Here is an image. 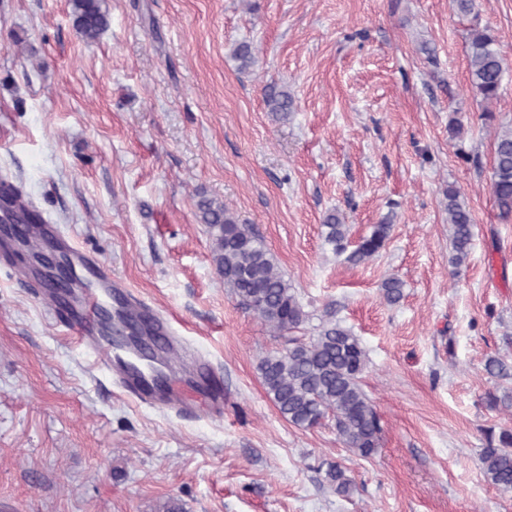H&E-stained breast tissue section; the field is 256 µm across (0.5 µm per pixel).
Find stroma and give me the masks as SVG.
<instances>
[{
	"mask_svg": "<svg viewBox=\"0 0 512 512\" xmlns=\"http://www.w3.org/2000/svg\"><path fill=\"white\" fill-rule=\"evenodd\" d=\"M478 4L509 66L490 104L453 0H106L91 43L68 0H0V175L199 355L170 375L179 412L129 395L0 254V512H512L479 461L485 429L512 427V408L486 404L512 382L484 369L512 359V219L491 192L512 126V0ZM241 42L257 58L245 71ZM271 84L292 94L288 116L267 111ZM452 187L474 223L457 269ZM201 192L253 225L309 314L299 335L330 309L360 338L372 458L332 420L280 416L257 365L284 341L225 288ZM331 212L349 244L386 219L390 237L352 264L325 241ZM391 276L395 304L379 290ZM336 461L346 498L321 469ZM324 477L326 482L334 488L337 495L343 497L350 495L353 489V481L346 474V469L340 462L327 463Z\"/></svg>",
	"mask_w": 512,
	"mask_h": 512,
	"instance_id": "1",
	"label": "stroma"
}]
</instances>
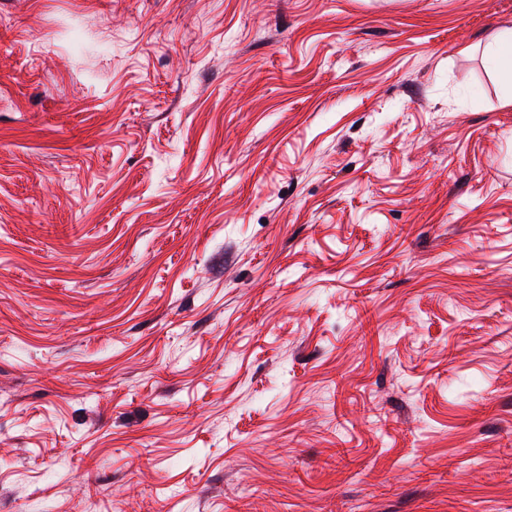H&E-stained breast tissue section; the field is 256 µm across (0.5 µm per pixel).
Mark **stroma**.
Instances as JSON below:
<instances>
[{
    "mask_svg": "<svg viewBox=\"0 0 512 512\" xmlns=\"http://www.w3.org/2000/svg\"><path fill=\"white\" fill-rule=\"evenodd\" d=\"M505 32L0 0V512H512Z\"/></svg>",
    "mask_w": 512,
    "mask_h": 512,
    "instance_id": "1",
    "label": "stroma"
}]
</instances>
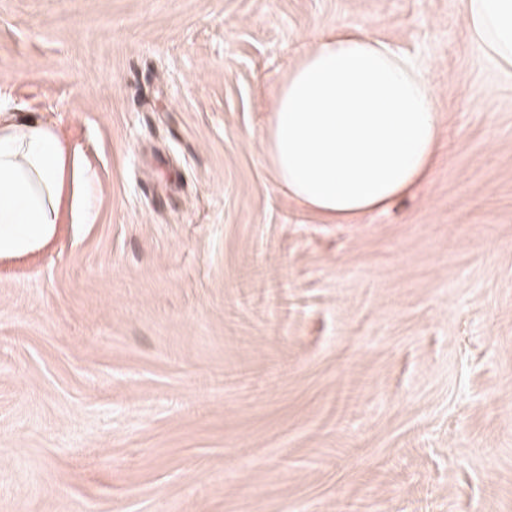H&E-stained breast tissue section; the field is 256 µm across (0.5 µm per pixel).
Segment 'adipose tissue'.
Here are the masks:
<instances>
[{
    "label": "adipose tissue",
    "mask_w": 512,
    "mask_h": 512,
    "mask_svg": "<svg viewBox=\"0 0 512 512\" xmlns=\"http://www.w3.org/2000/svg\"><path fill=\"white\" fill-rule=\"evenodd\" d=\"M468 37L512 75V0H461ZM261 142L289 196L328 224L385 210L427 180L440 120L427 72L359 29L318 34L279 78ZM93 175L50 122L0 113V259L89 221Z\"/></svg>",
    "instance_id": "ef3b65f1"
}]
</instances>
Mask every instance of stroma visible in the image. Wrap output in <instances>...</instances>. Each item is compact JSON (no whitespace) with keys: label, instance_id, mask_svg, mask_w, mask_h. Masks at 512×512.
Instances as JSON below:
<instances>
[{"label":"stroma","instance_id":"1","mask_svg":"<svg viewBox=\"0 0 512 512\" xmlns=\"http://www.w3.org/2000/svg\"><path fill=\"white\" fill-rule=\"evenodd\" d=\"M425 66L429 180L323 224L260 133L314 35ZM93 216L0 259V512H512V76L460 0H0Z\"/></svg>","mask_w":512,"mask_h":512}]
</instances>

## TASK
Starting from the line containing "Mask every instance", repeat each line through the end of the entries, exactly.

## THE COMPLETED TASK
Mask every instance of stroma visible in the image. Wrap output in <instances>...</instances>. Each item is compact JSON (no whitespace) with keys: label, instance_id, mask_svg, mask_w, mask_h. Masks at 512×512.
Instances as JSON below:
<instances>
[{"label":"stroma","instance_id":"1","mask_svg":"<svg viewBox=\"0 0 512 512\" xmlns=\"http://www.w3.org/2000/svg\"><path fill=\"white\" fill-rule=\"evenodd\" d=\"M425 66L429 180L323 224L260 133L314 35ZM93 216L0 259V512H512V76L460 0H0Z\"/></svg>","mask_w":512,"mask_h":512}]
</instances>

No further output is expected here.